• _Your instructions_:
Which lines run from the line with "(533, 352) = (452, 260): yellow ball -> none" through the line with "(117, 143) = (250, 482): yellow" in the entries below? Print them exactly, both ends included, and nothing more.

• _Records from a data collection_:
= Beginning of Section =

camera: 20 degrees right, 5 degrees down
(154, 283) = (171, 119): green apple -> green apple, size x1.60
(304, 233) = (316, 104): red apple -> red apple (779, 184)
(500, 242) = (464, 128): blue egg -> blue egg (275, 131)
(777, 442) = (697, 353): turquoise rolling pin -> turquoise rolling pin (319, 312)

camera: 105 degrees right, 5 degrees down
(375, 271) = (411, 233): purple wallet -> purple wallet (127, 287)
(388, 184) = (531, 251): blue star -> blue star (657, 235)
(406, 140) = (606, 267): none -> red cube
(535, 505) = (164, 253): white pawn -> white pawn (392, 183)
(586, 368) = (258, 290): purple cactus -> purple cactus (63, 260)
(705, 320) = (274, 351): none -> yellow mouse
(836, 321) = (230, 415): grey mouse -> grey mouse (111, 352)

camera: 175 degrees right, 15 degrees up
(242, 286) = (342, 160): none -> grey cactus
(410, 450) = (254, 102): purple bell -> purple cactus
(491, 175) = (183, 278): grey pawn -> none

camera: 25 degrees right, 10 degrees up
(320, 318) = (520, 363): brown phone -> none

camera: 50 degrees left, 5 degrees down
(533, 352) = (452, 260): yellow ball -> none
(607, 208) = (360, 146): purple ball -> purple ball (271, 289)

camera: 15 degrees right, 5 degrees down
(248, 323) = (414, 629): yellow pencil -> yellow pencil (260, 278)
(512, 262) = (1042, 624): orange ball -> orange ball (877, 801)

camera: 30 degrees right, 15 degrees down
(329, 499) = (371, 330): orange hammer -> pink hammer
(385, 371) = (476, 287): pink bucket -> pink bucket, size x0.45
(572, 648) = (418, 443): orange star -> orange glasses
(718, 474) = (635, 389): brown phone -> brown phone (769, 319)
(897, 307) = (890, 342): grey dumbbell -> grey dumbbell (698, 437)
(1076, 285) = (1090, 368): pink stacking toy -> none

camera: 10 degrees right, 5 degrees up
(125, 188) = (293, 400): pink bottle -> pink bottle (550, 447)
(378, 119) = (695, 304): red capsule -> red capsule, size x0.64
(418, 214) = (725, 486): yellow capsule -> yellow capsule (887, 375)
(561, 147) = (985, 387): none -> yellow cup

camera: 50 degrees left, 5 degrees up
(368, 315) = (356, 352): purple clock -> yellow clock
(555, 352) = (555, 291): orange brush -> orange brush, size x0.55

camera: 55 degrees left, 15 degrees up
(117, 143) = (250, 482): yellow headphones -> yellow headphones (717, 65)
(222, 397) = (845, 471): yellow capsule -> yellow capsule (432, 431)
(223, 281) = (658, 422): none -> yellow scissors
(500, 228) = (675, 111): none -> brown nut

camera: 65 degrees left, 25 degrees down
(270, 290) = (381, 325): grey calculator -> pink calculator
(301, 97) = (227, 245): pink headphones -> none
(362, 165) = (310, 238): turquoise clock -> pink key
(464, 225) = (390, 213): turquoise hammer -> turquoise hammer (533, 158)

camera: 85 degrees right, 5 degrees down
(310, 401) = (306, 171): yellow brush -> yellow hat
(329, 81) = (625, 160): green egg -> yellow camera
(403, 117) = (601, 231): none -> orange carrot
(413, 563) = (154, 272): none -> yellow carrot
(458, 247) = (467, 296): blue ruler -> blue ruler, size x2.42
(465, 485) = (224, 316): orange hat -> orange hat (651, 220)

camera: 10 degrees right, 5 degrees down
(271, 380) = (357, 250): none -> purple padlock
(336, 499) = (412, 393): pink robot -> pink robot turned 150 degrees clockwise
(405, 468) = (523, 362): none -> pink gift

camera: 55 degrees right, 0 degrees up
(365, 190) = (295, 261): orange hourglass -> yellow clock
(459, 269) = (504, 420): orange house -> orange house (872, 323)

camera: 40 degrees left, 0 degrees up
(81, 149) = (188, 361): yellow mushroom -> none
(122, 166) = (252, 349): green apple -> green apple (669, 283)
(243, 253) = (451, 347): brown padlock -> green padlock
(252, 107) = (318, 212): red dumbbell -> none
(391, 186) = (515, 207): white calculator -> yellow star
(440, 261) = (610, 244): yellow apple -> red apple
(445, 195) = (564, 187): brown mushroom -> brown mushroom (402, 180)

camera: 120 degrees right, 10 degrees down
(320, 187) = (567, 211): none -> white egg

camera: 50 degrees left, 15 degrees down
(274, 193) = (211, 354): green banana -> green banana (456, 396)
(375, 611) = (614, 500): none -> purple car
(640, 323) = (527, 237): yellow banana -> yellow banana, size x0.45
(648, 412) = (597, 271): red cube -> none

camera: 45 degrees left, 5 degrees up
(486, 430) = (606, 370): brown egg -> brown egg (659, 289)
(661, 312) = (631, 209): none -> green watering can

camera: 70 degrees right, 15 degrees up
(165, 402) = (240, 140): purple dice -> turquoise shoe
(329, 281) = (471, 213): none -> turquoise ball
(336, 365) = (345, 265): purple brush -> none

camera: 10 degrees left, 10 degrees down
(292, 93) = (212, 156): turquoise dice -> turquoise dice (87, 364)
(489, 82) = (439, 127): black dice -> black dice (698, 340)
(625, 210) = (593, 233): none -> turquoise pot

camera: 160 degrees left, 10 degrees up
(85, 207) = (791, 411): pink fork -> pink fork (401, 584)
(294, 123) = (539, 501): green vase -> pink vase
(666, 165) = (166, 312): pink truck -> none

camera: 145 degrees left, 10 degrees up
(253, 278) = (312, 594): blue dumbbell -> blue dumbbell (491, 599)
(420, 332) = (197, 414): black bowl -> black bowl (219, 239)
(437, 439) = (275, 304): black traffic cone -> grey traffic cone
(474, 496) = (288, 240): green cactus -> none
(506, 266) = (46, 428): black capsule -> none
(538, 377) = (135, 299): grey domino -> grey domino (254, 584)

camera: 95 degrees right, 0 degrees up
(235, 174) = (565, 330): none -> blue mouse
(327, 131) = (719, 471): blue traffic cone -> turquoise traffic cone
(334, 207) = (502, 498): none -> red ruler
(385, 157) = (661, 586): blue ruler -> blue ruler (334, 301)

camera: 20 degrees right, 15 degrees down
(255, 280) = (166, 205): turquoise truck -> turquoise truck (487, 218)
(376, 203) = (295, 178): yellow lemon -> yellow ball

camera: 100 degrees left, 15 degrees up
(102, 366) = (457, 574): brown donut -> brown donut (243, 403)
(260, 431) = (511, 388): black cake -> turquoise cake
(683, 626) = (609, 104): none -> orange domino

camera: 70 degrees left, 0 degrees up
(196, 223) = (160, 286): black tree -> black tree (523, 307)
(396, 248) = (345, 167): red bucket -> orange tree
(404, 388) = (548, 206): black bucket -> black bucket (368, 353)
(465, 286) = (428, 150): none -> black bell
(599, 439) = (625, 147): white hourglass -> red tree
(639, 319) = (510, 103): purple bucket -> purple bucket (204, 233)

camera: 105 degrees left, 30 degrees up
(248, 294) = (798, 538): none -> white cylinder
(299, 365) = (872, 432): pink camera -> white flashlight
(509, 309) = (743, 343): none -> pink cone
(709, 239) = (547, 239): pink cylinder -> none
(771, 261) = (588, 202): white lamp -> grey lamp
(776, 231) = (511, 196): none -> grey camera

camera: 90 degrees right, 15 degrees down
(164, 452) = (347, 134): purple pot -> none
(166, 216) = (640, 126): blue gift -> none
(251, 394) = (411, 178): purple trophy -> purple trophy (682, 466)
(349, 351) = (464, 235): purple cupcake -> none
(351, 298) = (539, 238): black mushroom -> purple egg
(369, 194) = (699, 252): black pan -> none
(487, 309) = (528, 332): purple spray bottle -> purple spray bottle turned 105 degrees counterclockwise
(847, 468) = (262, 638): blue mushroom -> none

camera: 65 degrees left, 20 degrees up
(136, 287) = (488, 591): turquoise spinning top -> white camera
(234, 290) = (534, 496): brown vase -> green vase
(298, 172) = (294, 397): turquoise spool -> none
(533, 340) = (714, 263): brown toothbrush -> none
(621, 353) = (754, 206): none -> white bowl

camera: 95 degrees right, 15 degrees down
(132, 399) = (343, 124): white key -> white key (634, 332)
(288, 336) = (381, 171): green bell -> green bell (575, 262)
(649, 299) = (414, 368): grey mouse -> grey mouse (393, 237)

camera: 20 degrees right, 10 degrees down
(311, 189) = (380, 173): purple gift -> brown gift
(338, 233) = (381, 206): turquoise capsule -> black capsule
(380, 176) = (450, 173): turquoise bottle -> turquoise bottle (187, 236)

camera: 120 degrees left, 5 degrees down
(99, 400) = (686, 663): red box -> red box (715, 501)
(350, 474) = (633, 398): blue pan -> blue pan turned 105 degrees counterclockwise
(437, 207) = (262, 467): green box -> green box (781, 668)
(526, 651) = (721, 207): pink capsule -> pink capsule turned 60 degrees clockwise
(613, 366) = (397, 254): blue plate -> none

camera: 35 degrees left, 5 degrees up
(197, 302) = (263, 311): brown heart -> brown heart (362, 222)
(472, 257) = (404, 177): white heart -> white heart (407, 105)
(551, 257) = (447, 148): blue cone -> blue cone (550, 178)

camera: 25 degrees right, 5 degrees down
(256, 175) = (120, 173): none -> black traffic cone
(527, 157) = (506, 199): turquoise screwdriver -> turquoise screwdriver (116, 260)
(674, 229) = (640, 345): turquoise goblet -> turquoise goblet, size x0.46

= End of Section =

• _Solution for this task_:
(533, 352) = (452, 260): yellow ball -> none
(607, 208) = (360, 146): purple ball -> purple ball (271, 289)

camera: 15 degrees right, 5 degrees down
(248, 323) = (414, 629): yellow pencil -> yellow pencil (260, 278)
(512, 262) = (1042, 624): orange ball -> orange ball (877, 801)

camera: 30 degrees right, 15 degrees down
(329, 499) = (371, 330): orange hammer -> pink hammer
(385, 371) = (476, 287): pink bucket -> pink bucket, size x0.45
(572, 648) = (418, 443): orange star -> orange glasses
(718, 474) = (635, 389): brown phone -> brown phone (769, 319)
(897, 307) = (890, 342): grey dumbbell -> grey dumbbell (698, 437)
(1076, 285) = (1090, 368): pink stacking toy -> none

camera: 10 degrees right, 5 degrees up
(125, 188) = (293, 400): pink bottle -> pink bottle (550, 447)
(378, 119) = (695, 304): red capsule -> red capsule, size x0.64
(418, 214) = (725, 486): yellow capsule -> yellow capsule (887, 375)
(561, 147) = (985, 387): none -> yellow cup

camera: 50 degrees left, 5 degrees up
(368, 315) = (356, 352): purple clock -> yellow clock
(555, 352) = (555, 291): orange brush -> orange brush, size x0.55

camera: 55 degrees left, 15 degrees up
(117, 143) = (250, 482): yellow headphones -> yellow headphones (717, 65)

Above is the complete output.